WHAT NEEDS TO BE DONE:
Repeat all of the data below word for word, keeping no images.

SUPPLIED DATA:
● ● ● ● ● ● ●

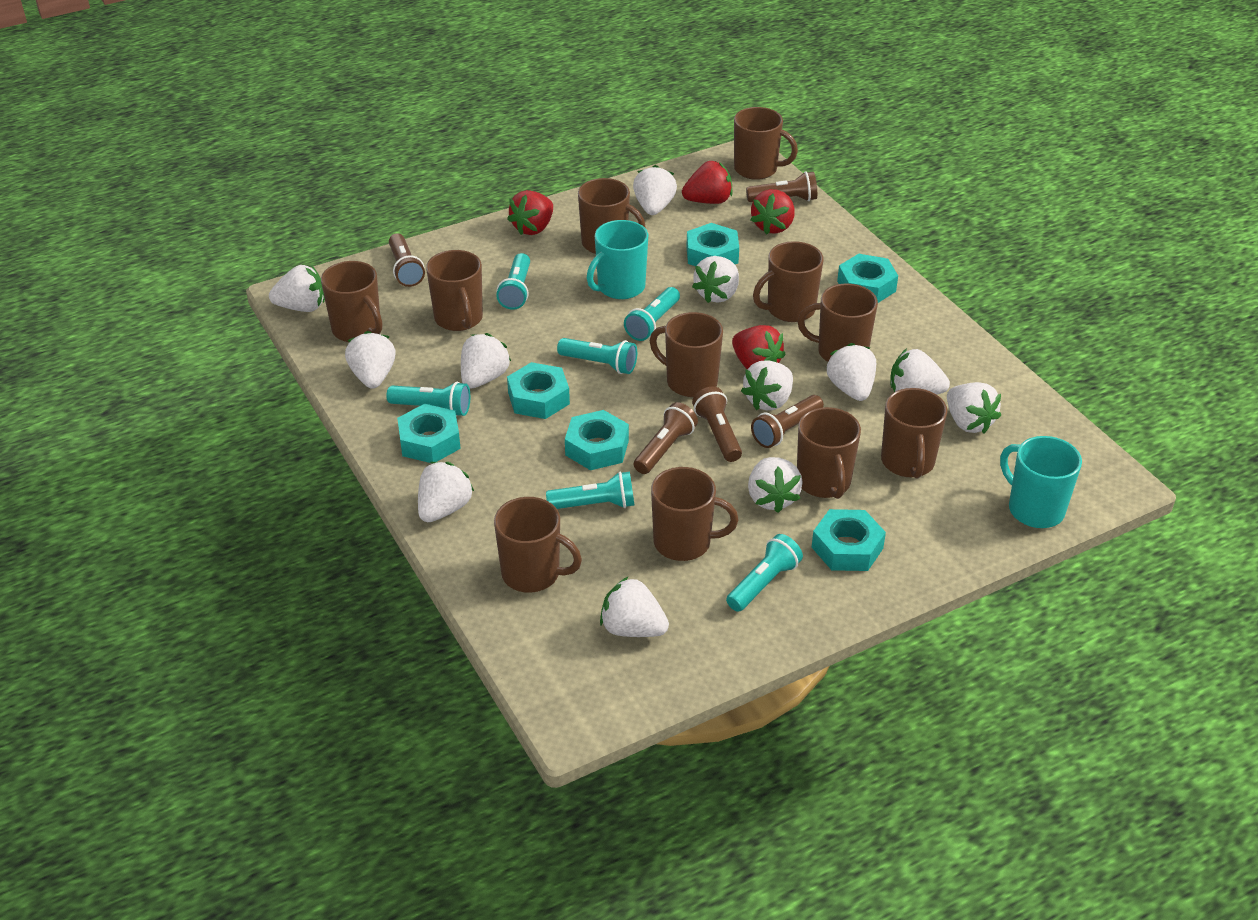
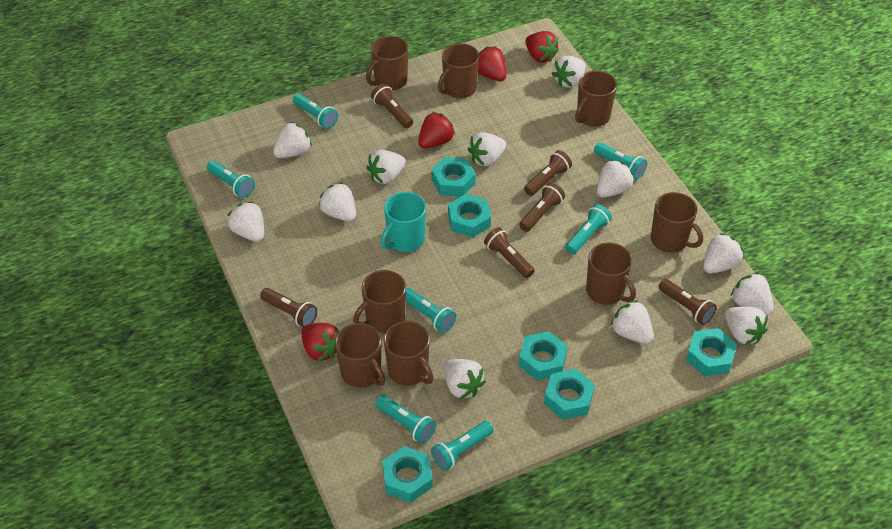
brown flashlight: 5 -> 6
brown mug: 11 -> 8
turquoise flashlight: 6 -> 7
turquoise mug: 2 -> 1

● ● ● ● ● ● ●

EXERCISE RESPONSE:
brown flashlight: 5 -> 6
brown mug: 11 -> 8
turquoise flashlight: 6 -> 7
turquoise mug: 2 -> 1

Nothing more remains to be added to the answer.